Records contained in a dataset:
★ ★ ★

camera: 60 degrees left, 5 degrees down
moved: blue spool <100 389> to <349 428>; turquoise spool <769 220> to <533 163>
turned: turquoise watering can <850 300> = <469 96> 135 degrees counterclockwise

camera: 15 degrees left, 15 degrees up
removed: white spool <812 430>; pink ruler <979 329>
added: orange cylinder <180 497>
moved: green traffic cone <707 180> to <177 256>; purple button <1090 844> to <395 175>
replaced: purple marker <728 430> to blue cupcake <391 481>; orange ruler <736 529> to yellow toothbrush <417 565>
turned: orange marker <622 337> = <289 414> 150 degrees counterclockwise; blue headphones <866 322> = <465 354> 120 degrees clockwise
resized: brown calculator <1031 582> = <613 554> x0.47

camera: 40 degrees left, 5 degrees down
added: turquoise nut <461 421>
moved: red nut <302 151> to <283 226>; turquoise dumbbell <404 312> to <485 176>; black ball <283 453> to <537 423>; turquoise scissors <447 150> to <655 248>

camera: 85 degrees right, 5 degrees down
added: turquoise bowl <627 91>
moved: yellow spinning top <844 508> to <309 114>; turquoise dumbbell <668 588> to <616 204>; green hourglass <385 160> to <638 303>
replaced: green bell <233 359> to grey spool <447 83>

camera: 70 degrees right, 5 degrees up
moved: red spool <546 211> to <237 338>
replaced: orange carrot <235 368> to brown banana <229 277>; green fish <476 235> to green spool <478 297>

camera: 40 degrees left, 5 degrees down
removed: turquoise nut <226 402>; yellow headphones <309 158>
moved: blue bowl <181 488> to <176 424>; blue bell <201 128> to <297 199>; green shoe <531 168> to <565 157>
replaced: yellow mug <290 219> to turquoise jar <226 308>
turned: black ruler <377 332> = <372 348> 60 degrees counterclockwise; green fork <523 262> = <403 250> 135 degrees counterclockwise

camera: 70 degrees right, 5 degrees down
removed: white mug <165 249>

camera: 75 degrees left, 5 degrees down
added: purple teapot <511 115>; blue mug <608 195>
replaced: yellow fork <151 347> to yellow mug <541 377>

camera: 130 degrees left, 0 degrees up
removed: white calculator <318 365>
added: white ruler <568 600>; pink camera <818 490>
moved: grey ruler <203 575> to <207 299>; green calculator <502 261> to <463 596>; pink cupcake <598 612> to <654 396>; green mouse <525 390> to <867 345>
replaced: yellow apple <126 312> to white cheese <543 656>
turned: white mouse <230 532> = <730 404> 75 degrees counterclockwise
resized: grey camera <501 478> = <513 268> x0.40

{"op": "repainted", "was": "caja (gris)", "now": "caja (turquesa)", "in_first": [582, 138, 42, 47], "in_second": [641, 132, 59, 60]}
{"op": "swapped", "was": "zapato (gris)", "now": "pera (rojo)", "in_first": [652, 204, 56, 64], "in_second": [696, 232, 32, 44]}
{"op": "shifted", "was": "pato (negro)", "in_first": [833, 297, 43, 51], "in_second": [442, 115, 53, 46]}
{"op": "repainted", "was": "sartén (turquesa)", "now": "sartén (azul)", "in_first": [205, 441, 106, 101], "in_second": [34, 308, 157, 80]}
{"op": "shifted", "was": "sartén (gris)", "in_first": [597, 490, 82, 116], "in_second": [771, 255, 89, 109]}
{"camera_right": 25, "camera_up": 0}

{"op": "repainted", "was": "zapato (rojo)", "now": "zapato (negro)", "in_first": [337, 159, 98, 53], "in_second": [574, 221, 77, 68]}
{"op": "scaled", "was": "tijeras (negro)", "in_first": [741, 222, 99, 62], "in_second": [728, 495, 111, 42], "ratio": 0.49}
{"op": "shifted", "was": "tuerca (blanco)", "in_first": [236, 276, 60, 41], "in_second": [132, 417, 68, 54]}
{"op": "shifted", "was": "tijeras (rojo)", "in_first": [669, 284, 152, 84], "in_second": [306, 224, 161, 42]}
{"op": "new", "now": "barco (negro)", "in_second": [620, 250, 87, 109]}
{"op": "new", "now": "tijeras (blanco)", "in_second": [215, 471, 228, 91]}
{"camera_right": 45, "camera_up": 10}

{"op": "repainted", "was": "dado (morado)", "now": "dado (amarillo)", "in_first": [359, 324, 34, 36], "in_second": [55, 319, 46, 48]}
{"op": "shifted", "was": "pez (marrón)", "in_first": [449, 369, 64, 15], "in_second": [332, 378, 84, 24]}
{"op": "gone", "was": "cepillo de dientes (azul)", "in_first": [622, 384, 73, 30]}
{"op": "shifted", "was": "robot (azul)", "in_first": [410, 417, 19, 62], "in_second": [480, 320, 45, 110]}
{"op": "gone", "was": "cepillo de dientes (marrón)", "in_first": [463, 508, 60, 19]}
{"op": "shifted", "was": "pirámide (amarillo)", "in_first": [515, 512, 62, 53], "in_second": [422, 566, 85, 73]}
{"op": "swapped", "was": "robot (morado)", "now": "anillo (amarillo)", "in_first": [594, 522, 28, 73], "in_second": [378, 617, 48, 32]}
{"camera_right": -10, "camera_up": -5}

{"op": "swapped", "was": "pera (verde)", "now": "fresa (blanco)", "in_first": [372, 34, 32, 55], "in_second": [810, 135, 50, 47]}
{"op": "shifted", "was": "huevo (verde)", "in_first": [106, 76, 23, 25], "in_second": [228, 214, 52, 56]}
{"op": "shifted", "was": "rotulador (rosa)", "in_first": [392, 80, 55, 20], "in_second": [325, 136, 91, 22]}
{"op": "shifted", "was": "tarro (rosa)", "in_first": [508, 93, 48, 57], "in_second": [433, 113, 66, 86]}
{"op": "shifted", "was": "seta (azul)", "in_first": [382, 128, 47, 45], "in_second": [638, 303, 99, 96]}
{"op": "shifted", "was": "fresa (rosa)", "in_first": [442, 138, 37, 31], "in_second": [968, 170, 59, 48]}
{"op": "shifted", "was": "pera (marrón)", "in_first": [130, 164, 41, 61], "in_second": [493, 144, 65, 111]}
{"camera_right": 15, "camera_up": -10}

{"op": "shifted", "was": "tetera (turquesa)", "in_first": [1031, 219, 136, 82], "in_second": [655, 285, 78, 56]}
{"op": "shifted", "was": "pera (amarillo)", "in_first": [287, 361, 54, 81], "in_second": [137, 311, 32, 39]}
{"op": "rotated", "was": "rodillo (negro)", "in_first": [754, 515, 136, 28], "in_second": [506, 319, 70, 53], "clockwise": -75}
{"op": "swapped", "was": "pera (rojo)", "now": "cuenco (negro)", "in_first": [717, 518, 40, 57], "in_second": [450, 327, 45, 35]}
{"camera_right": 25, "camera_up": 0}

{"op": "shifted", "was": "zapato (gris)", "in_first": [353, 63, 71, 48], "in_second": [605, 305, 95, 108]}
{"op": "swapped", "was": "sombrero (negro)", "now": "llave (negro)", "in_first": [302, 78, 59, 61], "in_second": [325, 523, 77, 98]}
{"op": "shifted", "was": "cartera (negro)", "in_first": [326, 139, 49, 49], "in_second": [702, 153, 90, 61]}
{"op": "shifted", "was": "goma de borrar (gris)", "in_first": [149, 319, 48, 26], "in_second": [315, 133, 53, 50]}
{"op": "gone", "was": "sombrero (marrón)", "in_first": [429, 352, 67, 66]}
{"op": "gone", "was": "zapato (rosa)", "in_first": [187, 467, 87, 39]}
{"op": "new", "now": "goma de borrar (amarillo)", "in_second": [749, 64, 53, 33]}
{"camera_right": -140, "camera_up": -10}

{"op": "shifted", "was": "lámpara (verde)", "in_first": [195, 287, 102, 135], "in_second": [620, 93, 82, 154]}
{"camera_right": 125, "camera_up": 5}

★ ★ ★

Work required. When the word "sartén" shows up in a line of the entries, report that line.

Response to the task.
{"op": "repainted", "was": "sartén (turquesa)", "now": "sartén (azul)", "in_first": [205, 441, 106, 101], "in_second": [34, 308, 157, 80]}
{"op": "shifted", "was": "sartén (gris)", "in_first": [597, 490, 82, 116], "in_second": [771, 255, 89, 109]}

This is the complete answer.